Material to process:
----------------------------------------
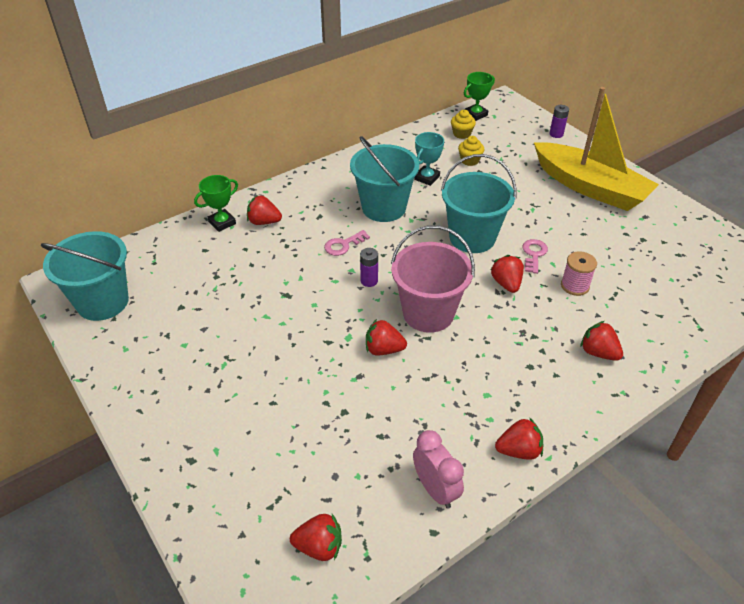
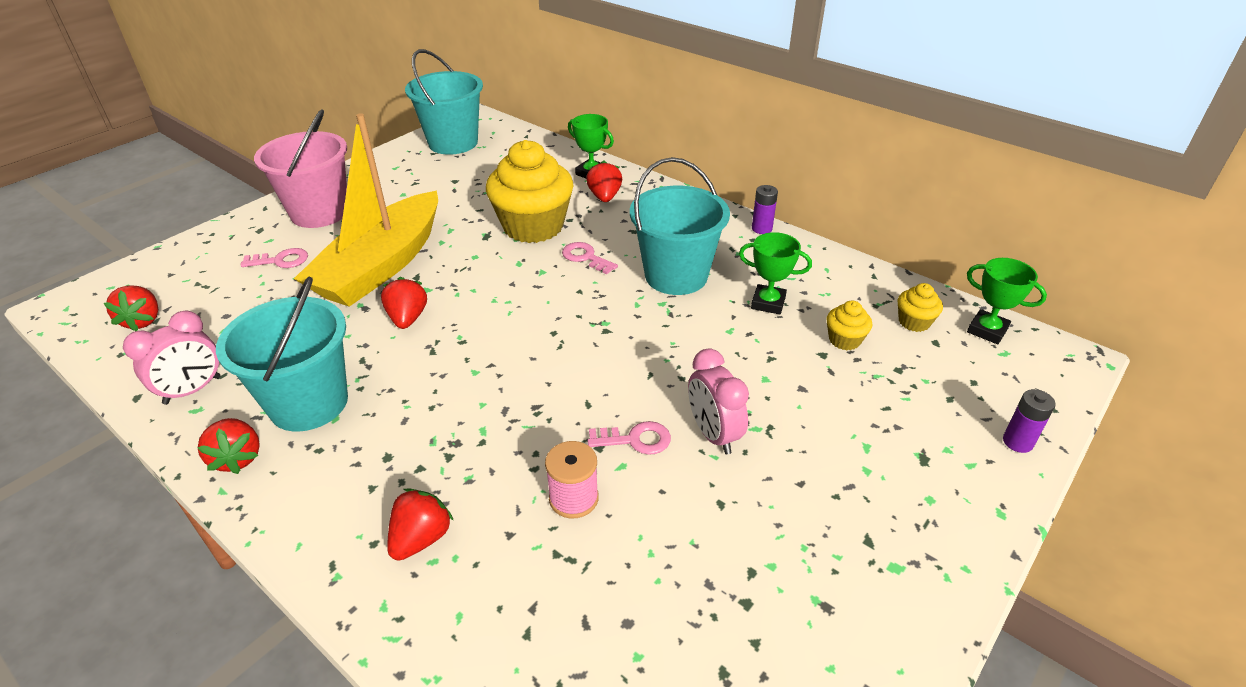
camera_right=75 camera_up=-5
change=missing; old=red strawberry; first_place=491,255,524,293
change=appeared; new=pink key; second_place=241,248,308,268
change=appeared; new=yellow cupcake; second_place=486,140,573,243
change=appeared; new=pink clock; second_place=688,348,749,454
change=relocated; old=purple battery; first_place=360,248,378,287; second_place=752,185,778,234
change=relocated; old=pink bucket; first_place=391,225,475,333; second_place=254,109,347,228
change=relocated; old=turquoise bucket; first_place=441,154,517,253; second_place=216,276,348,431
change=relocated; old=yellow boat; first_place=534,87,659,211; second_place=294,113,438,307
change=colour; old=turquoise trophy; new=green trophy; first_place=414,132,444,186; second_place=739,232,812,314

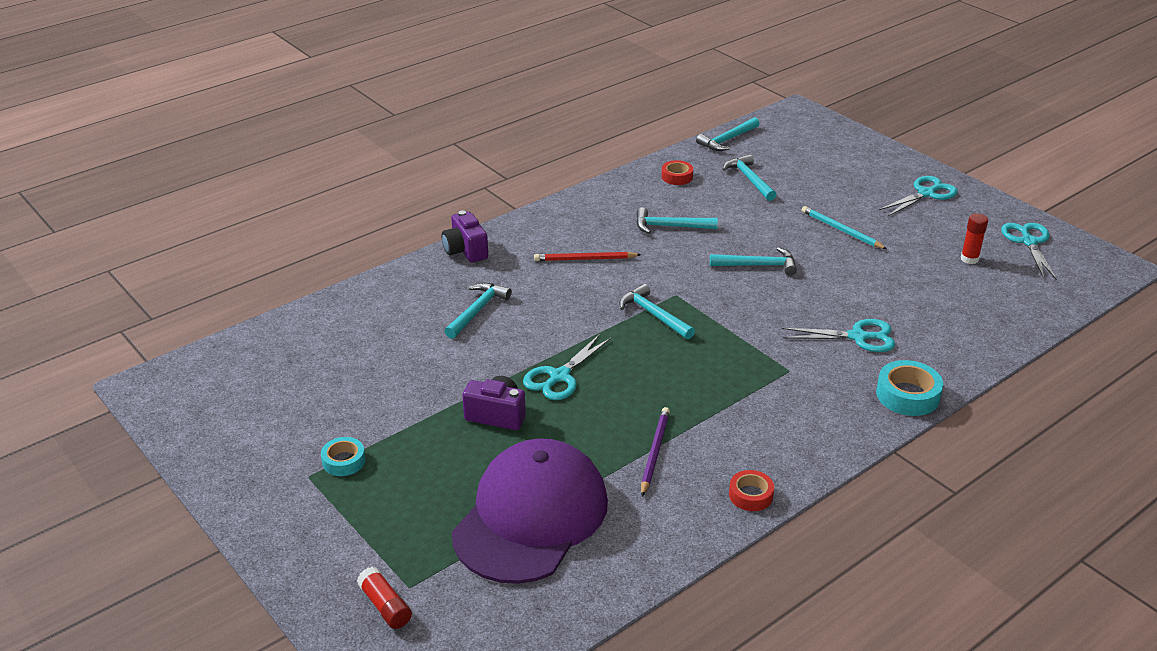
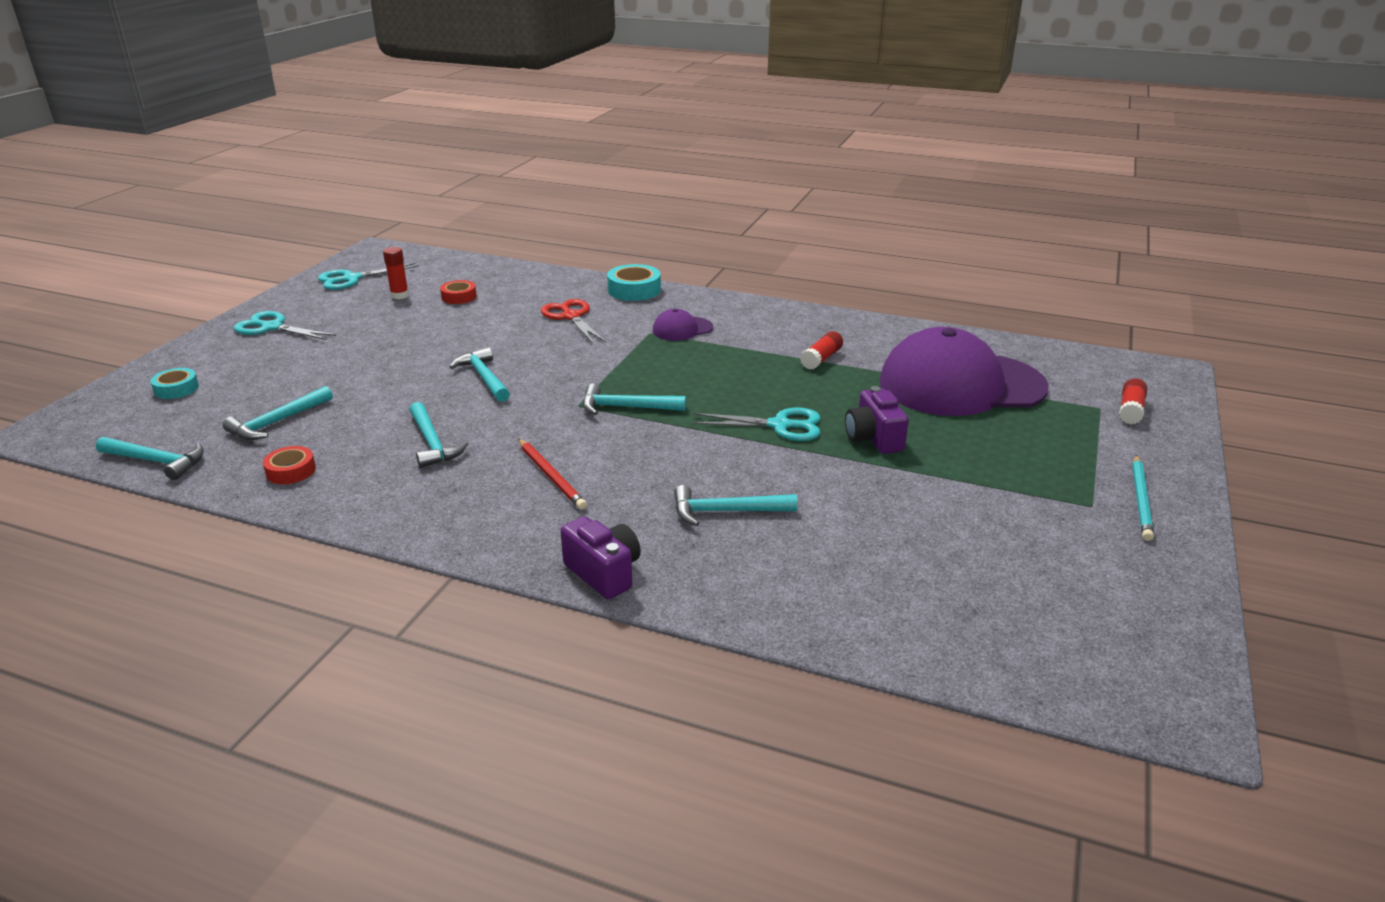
camera_right=-120 camera_up=-5
change=appeared; new=purple cap; second_place=653,309,713,341
change=relocated; old=turquoise tape; first_place=321,437,365,476; second_place=150,368,199,399
change=relocated; old=red tape; first_place=729,470,774,511; second_place=440,280,477,304
change=relocated; old=turquoise pencil; first_place=802,206,887,249; second_place=1132,455,1154,541
change=exchanged; old=purple pencil; new=red glue stick; first_place=641,407,670,496; second_place=800,331,843,370
change=colour; old=turquoise scissors; new=red scissors; first_place=782,319,895,352; second_place=541,299,606,343
change=spun; old=purple camera; first_place=442,210,488,263; second_place=560,516,641,599; degrees=-75
change=spun; old=turquoise hammer; first_place=619,284,695,339; second_place=583,383,686,415; degrees=75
----------------------------------------
Brief: From the records above, transcribe without alteration every line from the one with "change=relocated; old=purple battery;" to the one with "change=relocated; old=yellow boat;", inclusive.

Written solution:
change=relocated; old=purple battery; first_place=360,248,378,287; second_place=752,185,778,234
change=relocated; old=pink bucket; first_place=391,225,475,333; second_place=254,109,347,228
change=relocated; old=turquoise bucket; first_place=441,154,517,253; second_place=216,276,348,431
change=relocated; old=yellow boat; first_place=534,87,659,211; second_place=294,113,438,307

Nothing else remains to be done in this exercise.